**TASK MATERIAL**
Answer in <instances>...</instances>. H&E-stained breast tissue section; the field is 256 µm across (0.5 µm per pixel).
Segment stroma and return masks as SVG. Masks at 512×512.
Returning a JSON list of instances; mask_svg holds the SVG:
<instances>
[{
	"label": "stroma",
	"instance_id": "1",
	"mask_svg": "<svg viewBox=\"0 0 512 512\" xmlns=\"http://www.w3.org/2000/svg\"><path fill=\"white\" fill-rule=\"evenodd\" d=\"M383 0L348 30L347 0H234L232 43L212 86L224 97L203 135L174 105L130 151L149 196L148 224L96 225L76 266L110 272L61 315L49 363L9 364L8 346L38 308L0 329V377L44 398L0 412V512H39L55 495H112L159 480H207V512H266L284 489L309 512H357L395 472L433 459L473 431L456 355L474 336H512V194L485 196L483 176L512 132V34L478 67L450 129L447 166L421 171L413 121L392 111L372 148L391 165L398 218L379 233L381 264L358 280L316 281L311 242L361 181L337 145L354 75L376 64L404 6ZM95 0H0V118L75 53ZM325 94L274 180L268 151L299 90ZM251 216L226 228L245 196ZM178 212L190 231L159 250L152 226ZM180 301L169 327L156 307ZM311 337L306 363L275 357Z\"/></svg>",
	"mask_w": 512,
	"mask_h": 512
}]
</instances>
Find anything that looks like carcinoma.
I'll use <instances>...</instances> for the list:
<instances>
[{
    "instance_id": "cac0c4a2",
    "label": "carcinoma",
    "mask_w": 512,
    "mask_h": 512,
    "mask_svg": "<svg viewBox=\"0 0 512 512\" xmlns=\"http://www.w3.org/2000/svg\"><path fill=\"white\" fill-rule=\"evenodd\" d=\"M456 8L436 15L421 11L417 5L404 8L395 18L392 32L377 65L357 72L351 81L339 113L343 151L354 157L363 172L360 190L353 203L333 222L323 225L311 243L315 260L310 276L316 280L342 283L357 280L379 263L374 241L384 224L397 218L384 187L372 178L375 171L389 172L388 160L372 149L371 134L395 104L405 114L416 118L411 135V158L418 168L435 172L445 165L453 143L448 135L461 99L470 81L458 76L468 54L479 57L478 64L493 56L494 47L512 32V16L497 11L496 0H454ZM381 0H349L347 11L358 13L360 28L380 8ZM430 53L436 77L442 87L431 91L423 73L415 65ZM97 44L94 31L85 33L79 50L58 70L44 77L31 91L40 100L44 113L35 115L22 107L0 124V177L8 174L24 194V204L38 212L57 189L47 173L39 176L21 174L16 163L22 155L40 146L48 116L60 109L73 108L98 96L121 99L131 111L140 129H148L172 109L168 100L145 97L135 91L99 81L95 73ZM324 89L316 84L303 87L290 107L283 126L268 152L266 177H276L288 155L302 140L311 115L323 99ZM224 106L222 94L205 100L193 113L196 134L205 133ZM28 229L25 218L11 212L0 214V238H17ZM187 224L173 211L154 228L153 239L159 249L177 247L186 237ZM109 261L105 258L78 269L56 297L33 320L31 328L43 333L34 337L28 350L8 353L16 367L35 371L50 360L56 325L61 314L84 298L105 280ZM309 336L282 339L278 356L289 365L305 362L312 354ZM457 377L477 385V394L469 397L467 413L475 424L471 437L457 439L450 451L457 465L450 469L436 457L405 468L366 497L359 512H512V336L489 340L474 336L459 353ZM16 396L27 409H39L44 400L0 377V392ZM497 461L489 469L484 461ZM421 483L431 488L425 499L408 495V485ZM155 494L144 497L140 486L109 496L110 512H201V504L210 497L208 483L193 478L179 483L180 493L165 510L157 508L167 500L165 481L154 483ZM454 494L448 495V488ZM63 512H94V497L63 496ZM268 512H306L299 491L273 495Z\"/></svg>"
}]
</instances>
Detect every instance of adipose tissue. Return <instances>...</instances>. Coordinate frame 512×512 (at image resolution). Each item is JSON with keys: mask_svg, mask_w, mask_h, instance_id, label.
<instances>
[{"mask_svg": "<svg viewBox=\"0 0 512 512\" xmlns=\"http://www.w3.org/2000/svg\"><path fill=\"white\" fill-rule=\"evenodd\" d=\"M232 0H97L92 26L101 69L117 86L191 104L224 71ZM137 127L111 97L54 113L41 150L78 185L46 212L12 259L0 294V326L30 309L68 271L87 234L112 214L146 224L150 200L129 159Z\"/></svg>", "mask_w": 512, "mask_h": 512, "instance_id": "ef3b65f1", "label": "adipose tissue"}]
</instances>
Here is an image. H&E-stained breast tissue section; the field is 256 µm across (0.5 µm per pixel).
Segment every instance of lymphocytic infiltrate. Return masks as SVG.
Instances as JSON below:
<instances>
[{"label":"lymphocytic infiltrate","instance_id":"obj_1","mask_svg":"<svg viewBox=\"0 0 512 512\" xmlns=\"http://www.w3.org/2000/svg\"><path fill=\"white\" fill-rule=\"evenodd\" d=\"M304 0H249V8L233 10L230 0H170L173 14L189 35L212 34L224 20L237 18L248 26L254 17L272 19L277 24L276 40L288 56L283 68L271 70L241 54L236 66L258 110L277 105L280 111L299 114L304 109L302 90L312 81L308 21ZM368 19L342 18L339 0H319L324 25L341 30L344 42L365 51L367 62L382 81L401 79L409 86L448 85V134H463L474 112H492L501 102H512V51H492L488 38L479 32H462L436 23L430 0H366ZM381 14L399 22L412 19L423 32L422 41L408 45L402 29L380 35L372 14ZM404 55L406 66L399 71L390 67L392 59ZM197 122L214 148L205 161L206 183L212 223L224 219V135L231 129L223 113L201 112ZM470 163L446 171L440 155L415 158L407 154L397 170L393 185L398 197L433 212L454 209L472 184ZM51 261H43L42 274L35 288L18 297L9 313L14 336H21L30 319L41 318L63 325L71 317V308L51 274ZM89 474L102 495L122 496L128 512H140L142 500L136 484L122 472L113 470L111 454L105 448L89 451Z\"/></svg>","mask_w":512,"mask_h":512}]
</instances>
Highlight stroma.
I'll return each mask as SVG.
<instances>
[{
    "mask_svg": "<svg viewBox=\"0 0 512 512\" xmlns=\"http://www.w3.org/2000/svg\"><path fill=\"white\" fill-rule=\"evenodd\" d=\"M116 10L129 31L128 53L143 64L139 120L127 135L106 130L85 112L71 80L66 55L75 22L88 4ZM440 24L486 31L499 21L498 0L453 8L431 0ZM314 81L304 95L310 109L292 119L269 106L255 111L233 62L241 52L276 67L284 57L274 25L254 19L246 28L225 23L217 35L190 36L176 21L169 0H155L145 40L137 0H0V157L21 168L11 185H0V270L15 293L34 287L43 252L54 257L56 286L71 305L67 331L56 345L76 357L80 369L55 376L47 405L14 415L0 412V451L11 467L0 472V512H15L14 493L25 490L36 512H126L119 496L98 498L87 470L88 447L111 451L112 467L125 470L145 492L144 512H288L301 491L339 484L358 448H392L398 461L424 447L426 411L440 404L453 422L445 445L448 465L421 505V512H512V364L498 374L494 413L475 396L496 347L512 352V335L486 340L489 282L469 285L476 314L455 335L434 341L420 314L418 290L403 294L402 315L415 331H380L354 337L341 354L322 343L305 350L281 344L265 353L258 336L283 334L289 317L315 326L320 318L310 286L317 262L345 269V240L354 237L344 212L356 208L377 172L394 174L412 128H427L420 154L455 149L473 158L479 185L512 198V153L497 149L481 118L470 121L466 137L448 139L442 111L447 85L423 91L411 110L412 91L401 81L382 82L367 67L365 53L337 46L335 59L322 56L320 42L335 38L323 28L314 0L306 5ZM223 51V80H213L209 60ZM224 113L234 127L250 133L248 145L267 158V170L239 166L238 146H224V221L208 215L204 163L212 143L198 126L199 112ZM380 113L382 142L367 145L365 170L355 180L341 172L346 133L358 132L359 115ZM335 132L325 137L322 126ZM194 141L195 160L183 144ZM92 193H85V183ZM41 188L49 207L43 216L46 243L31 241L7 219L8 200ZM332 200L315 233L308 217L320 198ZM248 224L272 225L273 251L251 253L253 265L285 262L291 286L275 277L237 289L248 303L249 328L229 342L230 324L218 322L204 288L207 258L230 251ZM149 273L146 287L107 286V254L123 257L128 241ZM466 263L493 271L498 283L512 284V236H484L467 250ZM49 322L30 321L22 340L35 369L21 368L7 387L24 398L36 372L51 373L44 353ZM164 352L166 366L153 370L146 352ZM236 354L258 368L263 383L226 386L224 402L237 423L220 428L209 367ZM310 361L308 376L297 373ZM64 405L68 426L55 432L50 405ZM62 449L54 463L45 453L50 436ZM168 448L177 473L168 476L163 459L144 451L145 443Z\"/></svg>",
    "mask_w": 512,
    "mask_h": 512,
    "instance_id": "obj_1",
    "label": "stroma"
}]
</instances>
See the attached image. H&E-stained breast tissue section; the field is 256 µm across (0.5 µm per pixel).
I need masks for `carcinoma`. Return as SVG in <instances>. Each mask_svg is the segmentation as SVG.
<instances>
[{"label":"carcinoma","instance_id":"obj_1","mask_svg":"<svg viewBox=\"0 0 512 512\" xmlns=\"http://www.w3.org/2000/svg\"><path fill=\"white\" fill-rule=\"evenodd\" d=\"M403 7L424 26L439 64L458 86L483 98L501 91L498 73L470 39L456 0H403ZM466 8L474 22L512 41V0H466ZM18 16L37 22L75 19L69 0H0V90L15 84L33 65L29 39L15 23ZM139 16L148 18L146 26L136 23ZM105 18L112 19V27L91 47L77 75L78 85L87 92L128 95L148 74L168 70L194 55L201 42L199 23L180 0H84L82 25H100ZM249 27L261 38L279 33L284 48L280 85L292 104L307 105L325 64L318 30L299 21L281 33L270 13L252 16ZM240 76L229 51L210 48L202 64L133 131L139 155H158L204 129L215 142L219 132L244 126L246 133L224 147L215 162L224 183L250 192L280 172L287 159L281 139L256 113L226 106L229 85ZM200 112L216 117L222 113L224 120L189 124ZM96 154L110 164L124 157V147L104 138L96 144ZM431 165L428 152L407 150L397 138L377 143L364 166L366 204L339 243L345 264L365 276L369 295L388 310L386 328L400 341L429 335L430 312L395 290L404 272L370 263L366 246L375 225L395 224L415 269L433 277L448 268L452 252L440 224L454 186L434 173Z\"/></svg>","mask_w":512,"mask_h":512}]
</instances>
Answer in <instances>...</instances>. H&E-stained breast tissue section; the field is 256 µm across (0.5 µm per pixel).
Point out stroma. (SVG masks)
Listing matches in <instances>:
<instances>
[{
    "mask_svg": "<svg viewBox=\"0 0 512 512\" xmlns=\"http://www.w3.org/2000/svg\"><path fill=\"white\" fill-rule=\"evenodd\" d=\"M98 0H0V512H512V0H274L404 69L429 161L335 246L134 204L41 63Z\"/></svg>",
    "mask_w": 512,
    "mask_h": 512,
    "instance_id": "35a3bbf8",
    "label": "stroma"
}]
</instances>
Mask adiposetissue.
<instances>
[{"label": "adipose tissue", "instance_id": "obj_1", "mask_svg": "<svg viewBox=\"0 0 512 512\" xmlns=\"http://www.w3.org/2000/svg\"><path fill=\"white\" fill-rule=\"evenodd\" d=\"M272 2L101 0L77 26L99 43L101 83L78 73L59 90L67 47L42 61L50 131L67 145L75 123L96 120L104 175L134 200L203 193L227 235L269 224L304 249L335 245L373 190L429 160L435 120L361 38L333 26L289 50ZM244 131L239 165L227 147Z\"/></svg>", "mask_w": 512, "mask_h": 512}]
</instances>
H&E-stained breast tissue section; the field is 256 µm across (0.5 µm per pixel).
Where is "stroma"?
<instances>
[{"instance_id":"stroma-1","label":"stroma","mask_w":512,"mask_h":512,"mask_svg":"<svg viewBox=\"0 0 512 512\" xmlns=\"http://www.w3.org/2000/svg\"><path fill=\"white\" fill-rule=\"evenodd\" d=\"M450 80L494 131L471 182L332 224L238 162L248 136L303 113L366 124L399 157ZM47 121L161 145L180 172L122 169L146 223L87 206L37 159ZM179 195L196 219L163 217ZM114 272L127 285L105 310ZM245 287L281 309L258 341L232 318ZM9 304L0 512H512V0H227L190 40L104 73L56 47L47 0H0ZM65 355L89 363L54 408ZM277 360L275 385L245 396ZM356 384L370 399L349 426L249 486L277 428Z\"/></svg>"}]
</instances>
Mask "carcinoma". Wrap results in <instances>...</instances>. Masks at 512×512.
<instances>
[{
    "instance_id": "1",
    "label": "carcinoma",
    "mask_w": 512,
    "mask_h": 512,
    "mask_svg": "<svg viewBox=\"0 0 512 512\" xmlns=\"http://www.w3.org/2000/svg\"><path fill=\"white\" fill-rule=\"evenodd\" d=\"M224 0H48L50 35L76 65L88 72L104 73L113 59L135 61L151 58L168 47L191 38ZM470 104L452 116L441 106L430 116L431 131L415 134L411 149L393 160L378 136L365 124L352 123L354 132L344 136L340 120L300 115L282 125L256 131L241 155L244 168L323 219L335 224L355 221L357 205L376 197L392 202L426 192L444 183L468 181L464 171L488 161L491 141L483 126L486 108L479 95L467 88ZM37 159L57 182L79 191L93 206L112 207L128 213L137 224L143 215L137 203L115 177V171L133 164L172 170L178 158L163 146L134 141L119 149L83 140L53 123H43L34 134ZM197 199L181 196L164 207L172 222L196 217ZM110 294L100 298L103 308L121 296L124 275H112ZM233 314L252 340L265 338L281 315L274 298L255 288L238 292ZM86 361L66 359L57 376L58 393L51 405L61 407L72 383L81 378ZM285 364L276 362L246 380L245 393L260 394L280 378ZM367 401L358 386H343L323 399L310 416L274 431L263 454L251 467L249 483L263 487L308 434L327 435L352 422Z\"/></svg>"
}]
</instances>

**EXERCISE**
Figure out how many lines of the data above include "every", then give the number and nothing more.

**RESULT OF THIS EXERCISE**
2